Activity
Could you give back the records exactly, taking out the pictures?

Document version comparisons
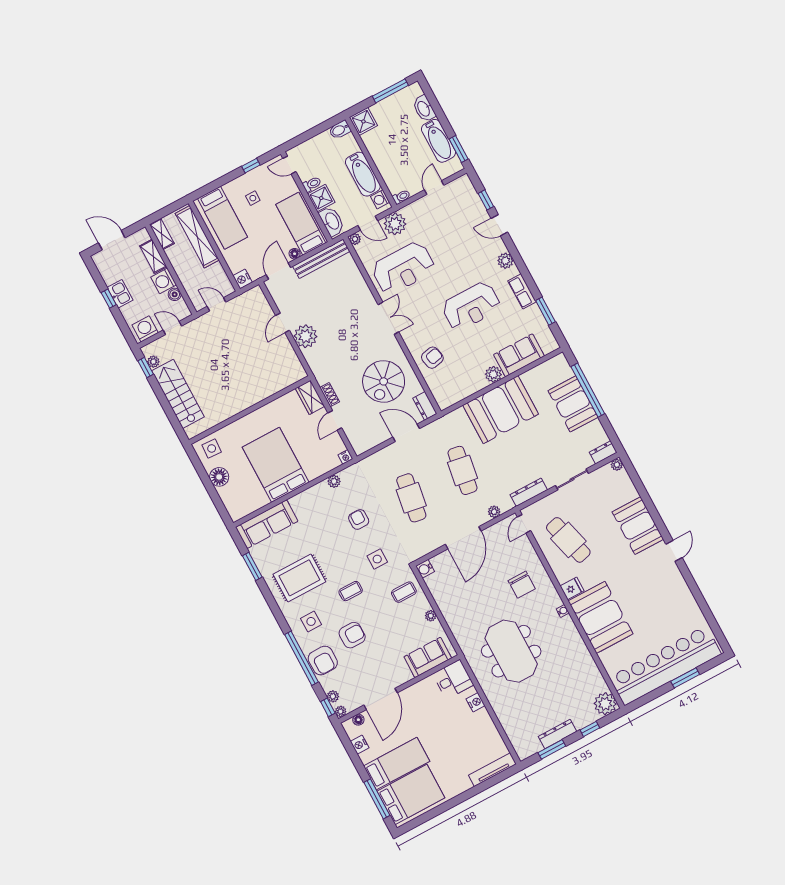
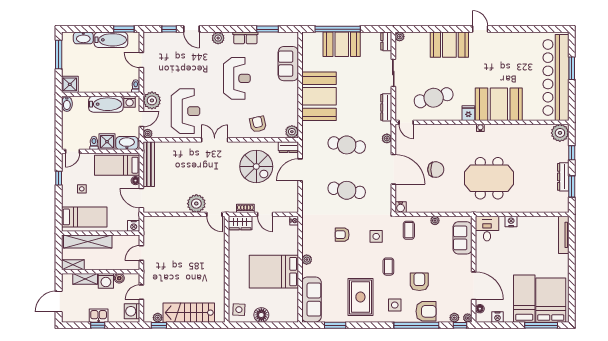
door: (499, 225) -> (191, 29), hinge flipped
door: (283, 323) -> (214, 214), moved
plant: (493, 374) -> (292, 132), moved
plant: (334, 481) -> (307, 260), moved
chair: (522, 585) -> (436, 170), moved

Your response
door: (499, 225) -> (191, 29), hinge flipped
door: (283, 323) -> (214, 214), moved
plant: (493, 374) -> (292, 132), moved
plant: (334, 481) -> (307, 260), moved
chair: (522, 585) -> (436, 170), moved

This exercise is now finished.